WHAT IS REQUIRED >>
Transcribe the listing below only from the line with "R4: 300k (IN, VMID) -> 20k (IN, VMID)" up to and including the line with "IC1 pin out: IN -> SIG".

++++ AVAILABLE DATA ++++

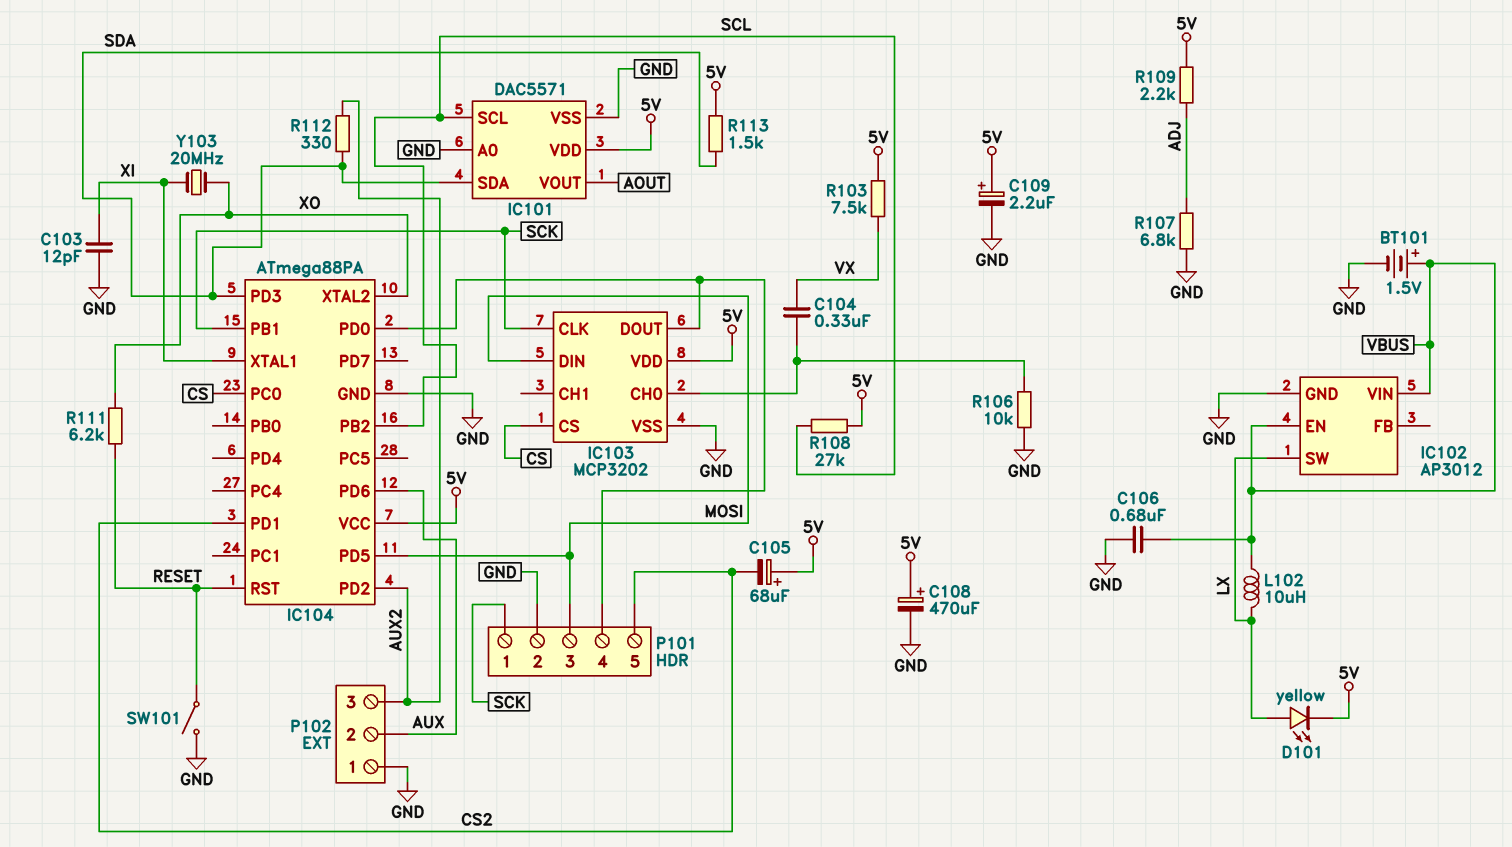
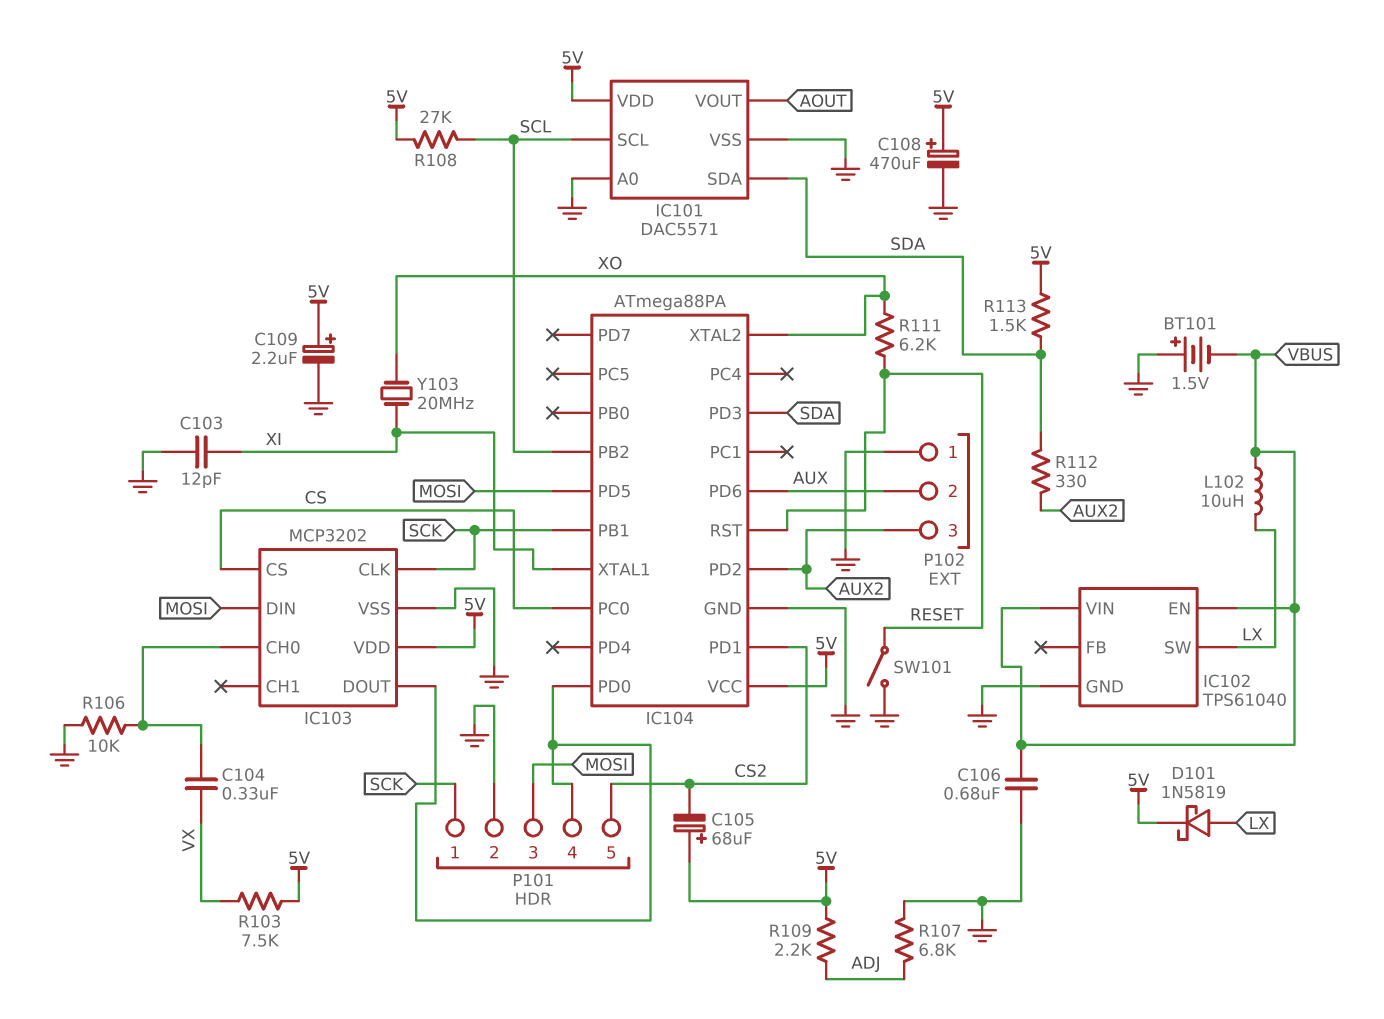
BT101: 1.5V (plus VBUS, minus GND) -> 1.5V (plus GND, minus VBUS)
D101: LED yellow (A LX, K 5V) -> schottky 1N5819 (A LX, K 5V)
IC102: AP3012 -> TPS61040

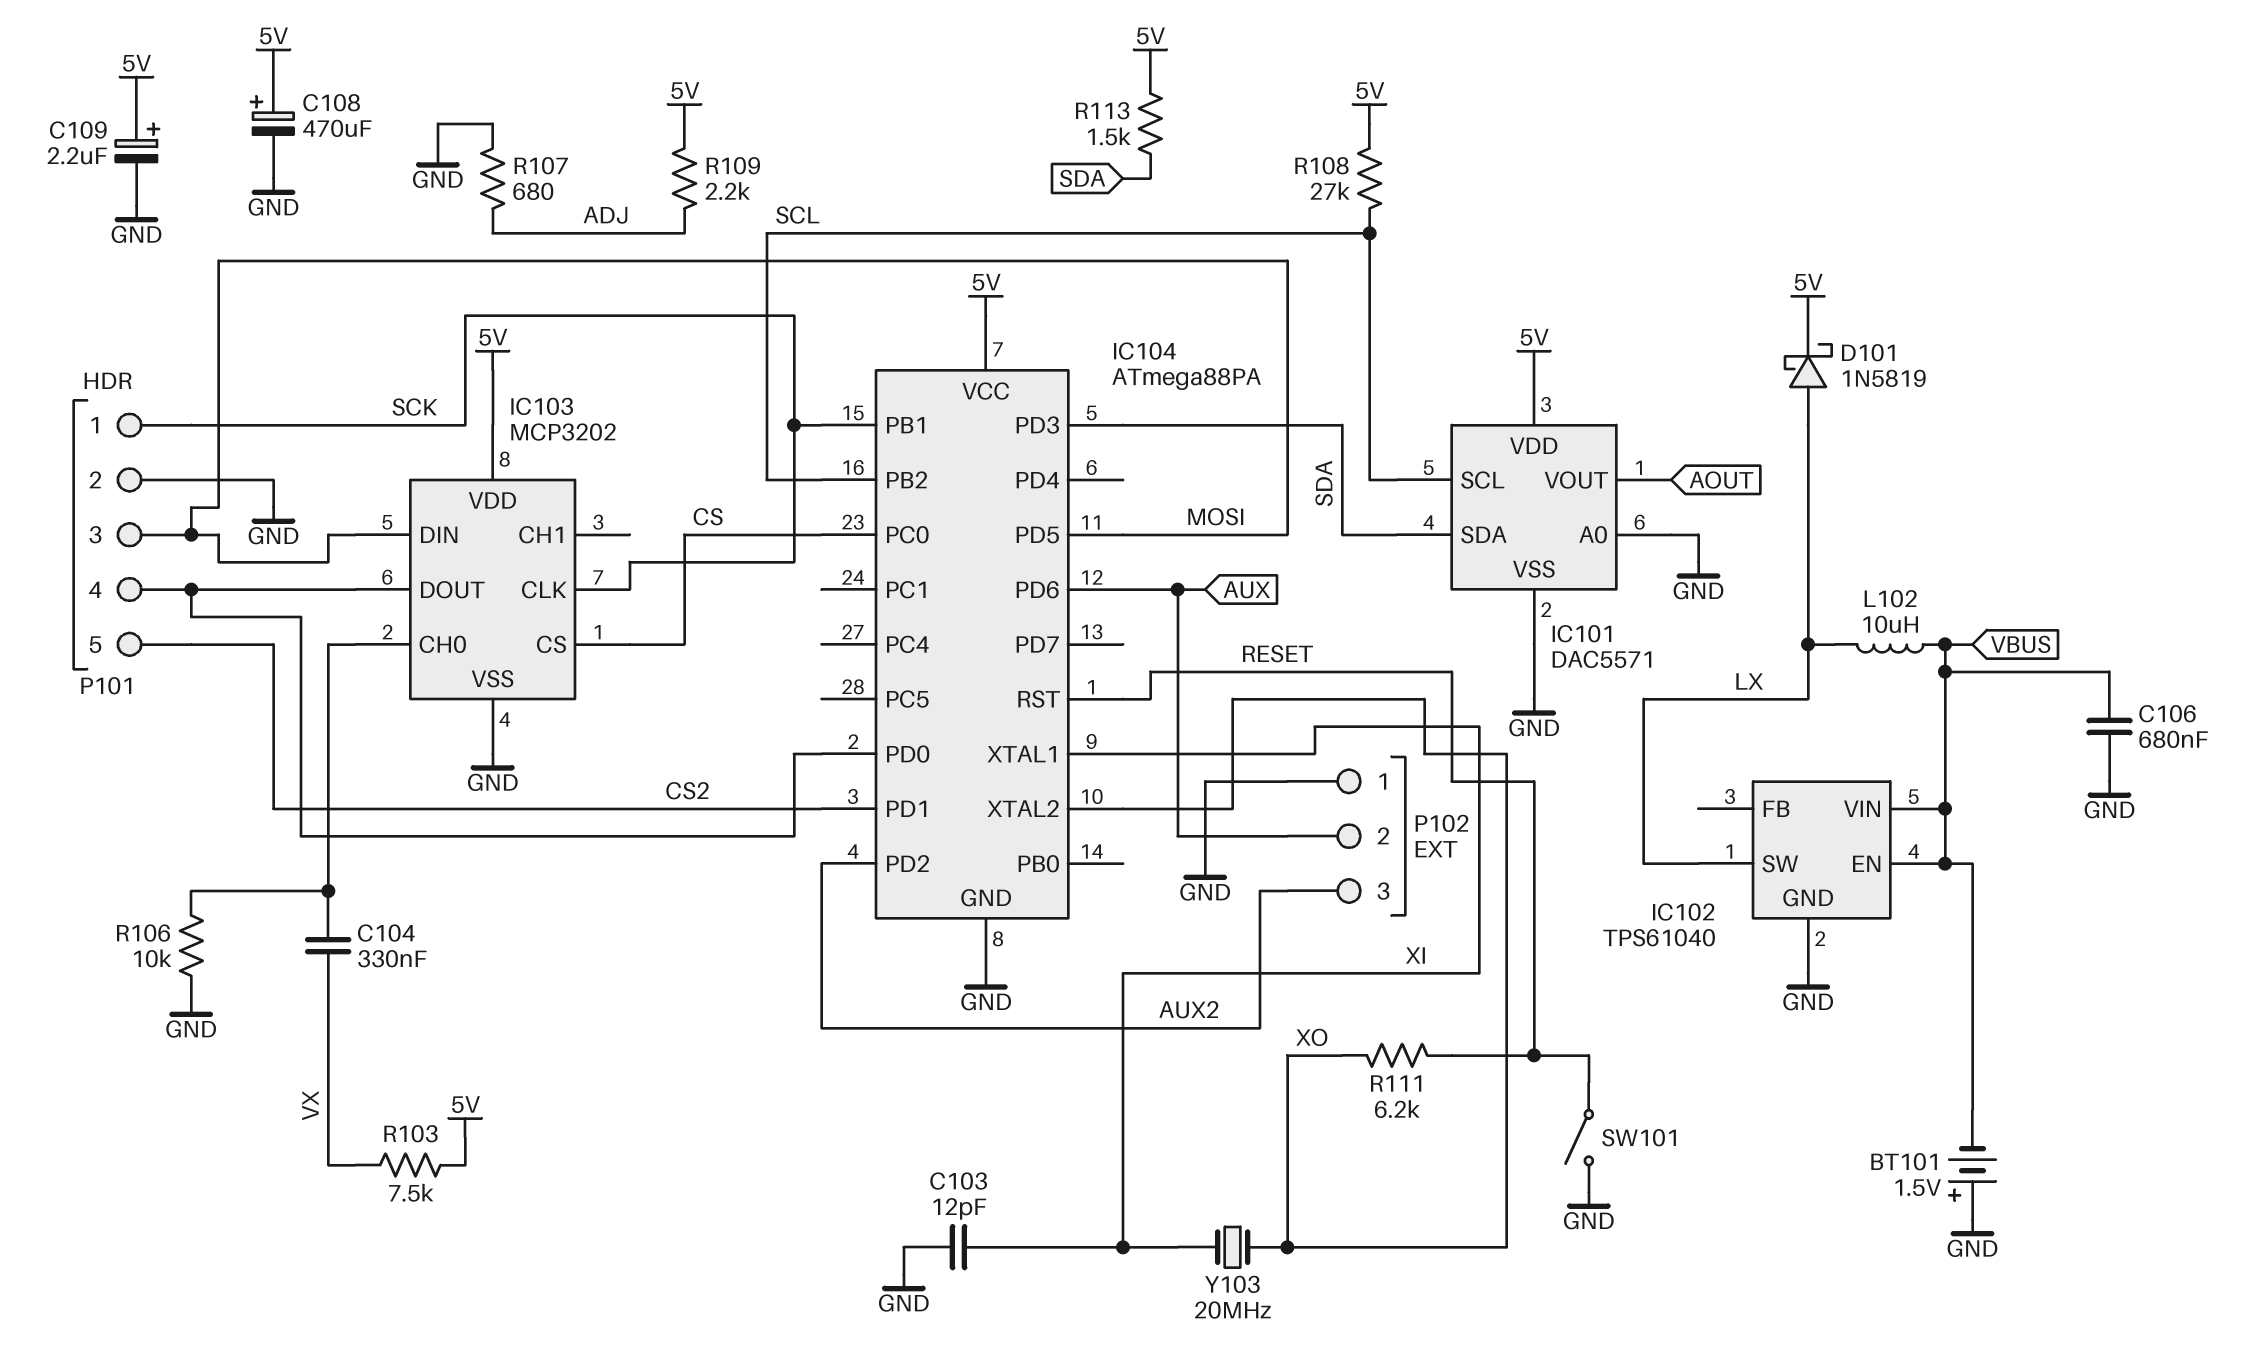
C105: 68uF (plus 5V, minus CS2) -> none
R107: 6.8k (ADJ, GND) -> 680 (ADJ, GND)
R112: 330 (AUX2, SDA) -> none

++++
++++ AVAILABLE DATA ++++

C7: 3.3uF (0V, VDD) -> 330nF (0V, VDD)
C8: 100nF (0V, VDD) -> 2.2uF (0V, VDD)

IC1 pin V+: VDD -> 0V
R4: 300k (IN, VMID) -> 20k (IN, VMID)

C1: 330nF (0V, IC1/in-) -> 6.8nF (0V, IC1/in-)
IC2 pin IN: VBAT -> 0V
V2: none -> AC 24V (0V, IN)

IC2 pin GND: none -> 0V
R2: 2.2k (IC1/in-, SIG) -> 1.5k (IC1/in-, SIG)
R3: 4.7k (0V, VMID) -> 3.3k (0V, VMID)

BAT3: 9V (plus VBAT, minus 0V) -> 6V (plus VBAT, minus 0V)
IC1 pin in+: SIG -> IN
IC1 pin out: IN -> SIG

++++
++++ AVAILABLE DATA ++++

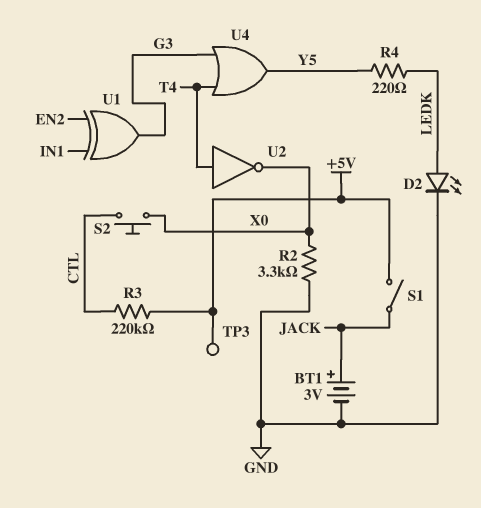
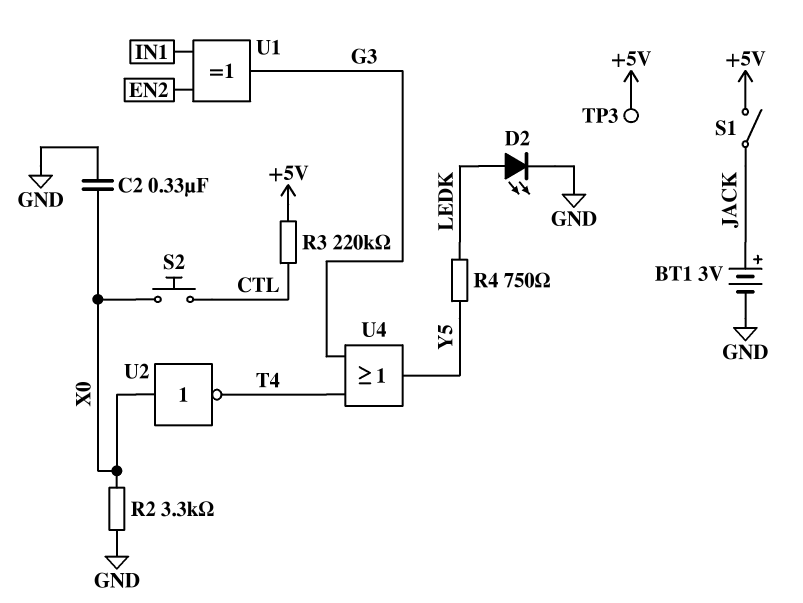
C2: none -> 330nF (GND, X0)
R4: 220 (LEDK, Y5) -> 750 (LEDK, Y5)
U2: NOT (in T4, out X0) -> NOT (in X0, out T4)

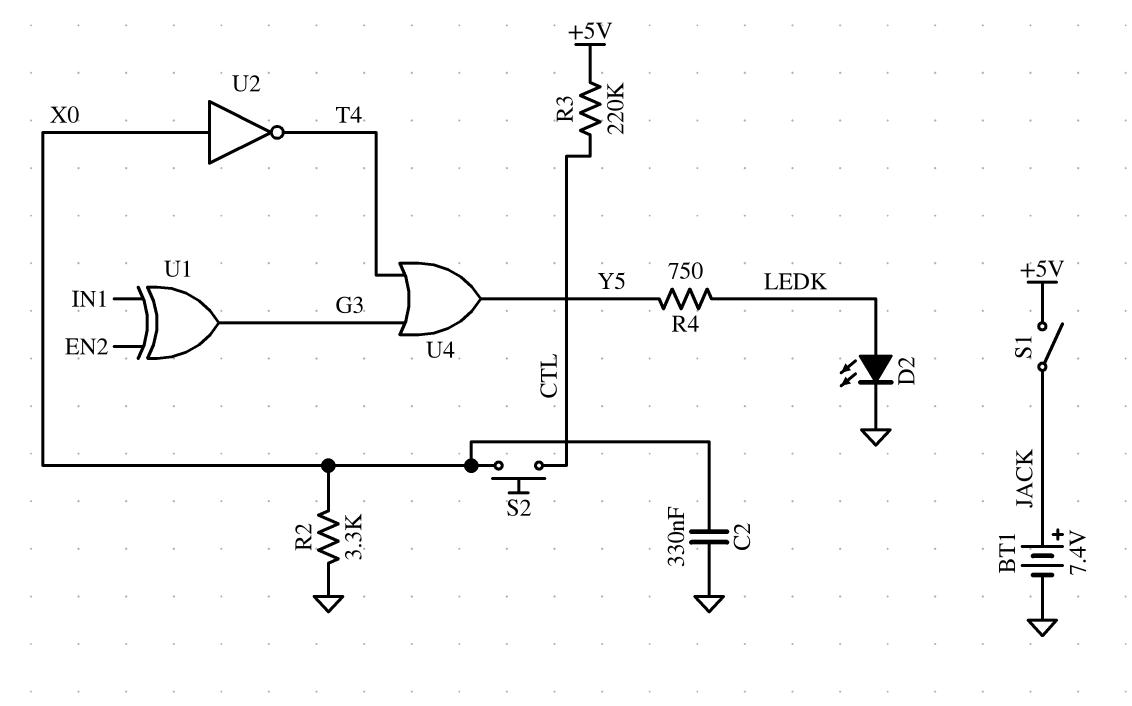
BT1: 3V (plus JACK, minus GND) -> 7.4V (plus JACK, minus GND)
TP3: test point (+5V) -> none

++++

ANSWER TO THIS TASK >>
R4: 300k (IN, VMID) -> 20k (IN, VMID)

C1: 330nF (0V, IC1/in-) -> 6.8nF (0V, IC1/in-)
IC2 pin IN: VBAT -> 0V
V2: none -> AC 24V (0V, IN)

IC2 pin GND: none -> 0V
R2: 2.2k (IC1/in-, SIG) -> 1.5k (IC1/in-, SIG)
R3: 4.7k (0V, VMID) -> 3.3k (0V, VMID)

BAT3: 9V (plus VBAT, minus 0V) -> 6V (plus VBAT, minus 0V)
IC1 pin in+: SIG -> IN
IC1 pin out: IN -> SIG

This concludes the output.